Using the data below, repeat all of it precisely.

Top of MATERIAL FOR THIS EXERCISE

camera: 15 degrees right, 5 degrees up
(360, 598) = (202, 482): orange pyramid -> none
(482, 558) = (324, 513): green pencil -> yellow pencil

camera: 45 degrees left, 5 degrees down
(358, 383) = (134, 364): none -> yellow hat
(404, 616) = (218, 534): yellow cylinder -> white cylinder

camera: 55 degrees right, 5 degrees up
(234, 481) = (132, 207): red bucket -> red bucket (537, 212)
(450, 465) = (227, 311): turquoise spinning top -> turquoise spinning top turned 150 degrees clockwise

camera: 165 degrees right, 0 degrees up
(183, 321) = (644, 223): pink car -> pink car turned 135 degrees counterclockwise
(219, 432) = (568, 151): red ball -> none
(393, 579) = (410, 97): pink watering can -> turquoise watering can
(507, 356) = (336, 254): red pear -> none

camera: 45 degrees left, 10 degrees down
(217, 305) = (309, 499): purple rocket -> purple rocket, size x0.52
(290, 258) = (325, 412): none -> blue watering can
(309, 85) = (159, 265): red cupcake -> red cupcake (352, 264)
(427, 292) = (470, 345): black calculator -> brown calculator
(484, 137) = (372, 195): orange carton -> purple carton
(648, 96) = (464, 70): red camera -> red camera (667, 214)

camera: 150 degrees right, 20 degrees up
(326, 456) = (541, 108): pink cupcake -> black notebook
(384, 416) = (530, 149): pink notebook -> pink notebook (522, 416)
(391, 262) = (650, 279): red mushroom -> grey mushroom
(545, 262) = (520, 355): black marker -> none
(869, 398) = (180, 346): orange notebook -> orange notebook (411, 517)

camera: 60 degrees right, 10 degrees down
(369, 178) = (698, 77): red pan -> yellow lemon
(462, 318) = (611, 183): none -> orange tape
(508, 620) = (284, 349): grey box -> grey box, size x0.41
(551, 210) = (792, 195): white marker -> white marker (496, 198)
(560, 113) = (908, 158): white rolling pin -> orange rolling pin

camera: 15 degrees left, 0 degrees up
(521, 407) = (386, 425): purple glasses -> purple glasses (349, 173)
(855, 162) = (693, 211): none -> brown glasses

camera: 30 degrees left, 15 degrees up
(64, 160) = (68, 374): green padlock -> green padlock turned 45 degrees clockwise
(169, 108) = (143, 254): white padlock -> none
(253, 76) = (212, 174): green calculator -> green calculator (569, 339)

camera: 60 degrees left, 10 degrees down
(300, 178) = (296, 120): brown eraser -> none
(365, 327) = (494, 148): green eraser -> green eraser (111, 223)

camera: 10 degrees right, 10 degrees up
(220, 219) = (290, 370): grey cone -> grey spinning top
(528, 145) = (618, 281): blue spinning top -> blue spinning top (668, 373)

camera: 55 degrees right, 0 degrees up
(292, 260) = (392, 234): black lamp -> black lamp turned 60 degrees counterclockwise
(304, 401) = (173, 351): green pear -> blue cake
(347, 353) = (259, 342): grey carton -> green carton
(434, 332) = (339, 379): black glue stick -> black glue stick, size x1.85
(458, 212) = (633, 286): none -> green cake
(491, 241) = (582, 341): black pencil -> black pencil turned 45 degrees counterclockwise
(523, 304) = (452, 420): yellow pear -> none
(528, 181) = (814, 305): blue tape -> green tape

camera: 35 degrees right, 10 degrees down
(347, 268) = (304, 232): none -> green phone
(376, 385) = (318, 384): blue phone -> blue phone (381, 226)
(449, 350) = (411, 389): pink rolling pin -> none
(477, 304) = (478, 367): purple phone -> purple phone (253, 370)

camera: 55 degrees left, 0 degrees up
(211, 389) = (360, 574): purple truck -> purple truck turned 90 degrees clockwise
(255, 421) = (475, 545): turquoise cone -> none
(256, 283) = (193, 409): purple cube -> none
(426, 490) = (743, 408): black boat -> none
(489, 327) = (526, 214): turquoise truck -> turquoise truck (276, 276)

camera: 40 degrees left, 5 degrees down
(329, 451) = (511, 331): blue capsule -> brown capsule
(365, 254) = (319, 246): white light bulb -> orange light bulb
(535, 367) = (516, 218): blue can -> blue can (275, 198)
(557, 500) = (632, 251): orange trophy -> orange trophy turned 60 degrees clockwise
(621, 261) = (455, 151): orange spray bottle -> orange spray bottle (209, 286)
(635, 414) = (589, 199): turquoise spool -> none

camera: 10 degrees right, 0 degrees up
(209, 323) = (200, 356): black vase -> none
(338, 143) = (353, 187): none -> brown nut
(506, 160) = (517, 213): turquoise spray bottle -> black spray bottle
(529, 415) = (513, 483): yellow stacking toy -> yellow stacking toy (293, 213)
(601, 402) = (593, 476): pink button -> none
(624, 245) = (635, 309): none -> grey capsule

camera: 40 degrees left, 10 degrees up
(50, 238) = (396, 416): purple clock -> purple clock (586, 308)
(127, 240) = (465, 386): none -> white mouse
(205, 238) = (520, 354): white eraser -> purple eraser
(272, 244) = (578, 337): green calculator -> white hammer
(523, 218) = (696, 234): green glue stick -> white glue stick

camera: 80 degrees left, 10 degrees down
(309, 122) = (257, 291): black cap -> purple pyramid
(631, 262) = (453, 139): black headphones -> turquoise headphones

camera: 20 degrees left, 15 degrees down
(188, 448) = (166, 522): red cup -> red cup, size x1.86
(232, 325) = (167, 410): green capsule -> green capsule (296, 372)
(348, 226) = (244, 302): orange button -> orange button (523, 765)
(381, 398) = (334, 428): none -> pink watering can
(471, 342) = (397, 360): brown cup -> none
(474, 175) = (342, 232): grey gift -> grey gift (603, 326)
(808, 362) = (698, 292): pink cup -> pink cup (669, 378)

Bottom of MATERIAL FOR THIS EXERCISE

RESPONSE FOR THIS EXERCISE |
camera: 15 degrees right, 5 degrees up
(360, 598) = (202, 482): orange pyramid -> none
(482, 558) = (324, 513): green pencil -> yellow pencil

camera: 45 degrees left, 5 degrees down
(358, 383) = (134, 364): none -> yellow hat
(404, 616) = (218, 534): yellow cylinder -> white cylinder

camera: 55 degrees right, 5 degrees up
(234, 481) = (132, 207): red bucket -> red bucket (537, 212)
(450, 465) = (227, 311): turquoise spinning top -> turquoise spinning top turned 150 degrees clockwise

camera: 165 degrees right, 0 degrees up
(183, 321) = (644, 223): pink car -> pink car turned 135 degrees counterclockwise
(219, 432) = (568, 151): red ball -> none
(393, 579) = (410, 97): pink watering can -> turquoise watering can
(507, 356) = (336, 254): red pear -> none

camera: 45 degrees left, 10 degrees down
(217, 305) = (309, 499): purple rocket -> purple rocket, size x0.52
(290, 258) = (325, 412): none -> blue watering can
(309, 85) = (159, 265): red cupcake -> red cupcake (352, 264)
(427, 292) = (470, 345): black calculator -> brown calculator
(484, 137) = (372, 195): orange carton -> purple carton
(648, 96) = (464, 70): red camera -> red camera (667, 214)

camera: 150 degrees right, 20 degrees up
(326, 456) = (541, 108): pink cupcake -> black notebook
(384, 416) = (530, 149): pink notebook -> pink notebook (522, 416)
(391, 262) = (650, 279): red mushroom -> grey mushroom
(545, 262) = (520, 355): black marker -> none
(869, 398) = (180, 346): orange notebook -> orange notebook (411, 517)

camera: 60 degrees right, 10 degrees down
(369, 178) = (698, 77): red pan -> yellow lemon
(462, 318) = (611, 183): none -> orange tape
(508, 620) = (284, 349): grey box -> grey box, size x0.41
(551, 210) = (792, 195): white marker -> white marker (496, 198)
(560, 113) = (908, 158): white rolling pin -> orange rolling pin

camera: 15 degrees left, 0 degrees up
(521, 407) = (386, 425): purple glasses -> purple glasses (349, 173)
(855, 162) = (693, 211): none -> brown glasses

camera: 30 degrees left, 15 degrees up
(64, 160) = (68, 374): green padlock -> green padlock turned 45 degrees clockwise
(169, 108) = (143, 254): white padlock -> none
(253, 76) = (212, 174): green calculator -> green calculator (569, 339)

camera: 60 degrees left, 10 degrees down
(300, 178) = (296, 120): brown eraser -> none
(365, 327) = (494, 148): green eraser -> green eraser (111, 223)

camera: 10 degrees right, 10 degrees up
(220, 219) = (290, 370): grey cone -> grey spinning top
(528, 145) = (618, 281): blue spinning top -> blue spinning top (668, 373)

camera: 55 degrees right, 0 degrees up
(292, 260) = (392, 234): black lamp -> black lamp turned 60 degrees counterclockwise
(304, 401) = (173, 351): green pear -> blue cake
(347, 353) = (259, 342): grey carton -> green carton
(434, 332) = (339, 379): black glue stick -> black glue stick, size x1.85
(458, 212) = (633, 286): none -> green cake
(491, 241) = (582, 341): black pencil -> black pencil turned 45 degrees counterclockwise
(523, 304) = (452, 420): yellow pear -> none
(528, 181) = (814, 305): blue tape -> green tape

camera: 35 degrees right, 10 degrees down
(347, 268) = (304, 232): none -> green phone
(376, 385) = (318, 384): blue phone -> blue phone (381, 226)
(449, 350) = (411, 389): pink rolling pin -> none
(477, 304) = (478, 367): purple phone -> purple phone (253, 370)

camera: 55 degrees left, 0 degrees up
(211, 389) = (360, 574): purple truck -> purple truck turned 90 degrees clockwise
(255, 421) = (475, 545): turquoise cone -> none
(256, 283) = (193, 409): purple cube -> none
(426, 490) = (743, 408): black boat -> none
(489, 327) = (526, 214): turquoise truck -> turquoise truck (276, 276)

camera: 40 degrees left, 5 degrees down
(329, 451) = (511, 331): blue capsule -> brown capsule
(365, 254) = (319, 246): white light bulb -> orange light bulb
(535, 367) = (516, 218): blue can -> blue can (275, 198)
(557, 500) = (632, 251): orange trophy -> orange trophy turned 60 degrees clockwise
(621, 261) = (455, 151): orange spray bottle -> orange spray bottle (209, 286)
(635, 414) = (589, 199): turquoise spool -> none

camera: 10 degrees right, 0 degrees up
(209, 323) = (200, 356): black vase -> none
(338, 143) = (353, 187): none -> brown nut
(506, 160) = (517, 213): turquoise spray bottle -> black spray bottle
(529, 415) = (513, 483): yellow stacking toy -> yellow stacking toy (293, 213)
(601, 402) = (593, 476): pink button -> none
(624, 245) = (635, 309): none -> grey capsule

camera: 40 degrees left, 10 degrees up
(50, 238) = (396, 416): purple clock -> purple clock (586, 308)
(127, 240) = (465, 386): none -> white mouse
(205, 238) = (520, 354): white eraser -> purple eraser
(272, 244) = (578, 337): green calculator -> white hammer
(523, 218) = (696, 234): green glue stick -> white glue stick

camera: 80 degrees left, 10 degrees down
(309, 122) = (257, 291): black cap -> purple pyramid
(631, 262) = (453, 139): black headphones -> turquoise headphones

camera: 20 degrees left, 15 degrees down
(188, 448) = (166, 522): red cup -> red cup, size x1.86
(232, 325) = (167, 410): green capsule -> green capsule (296, 372)
(348, 226) = (244, 302): orange button -> orange button (523, 765)
(381, 398) = (334, 428): none -> pink watering can
(471, 342) = (397, 360): brown cup -> none
(474, 175) = (342, 232): grey gift -> grey gift (603, 326)
(808, 362) = (698, 292): pink cup -> pink cup (669, 378)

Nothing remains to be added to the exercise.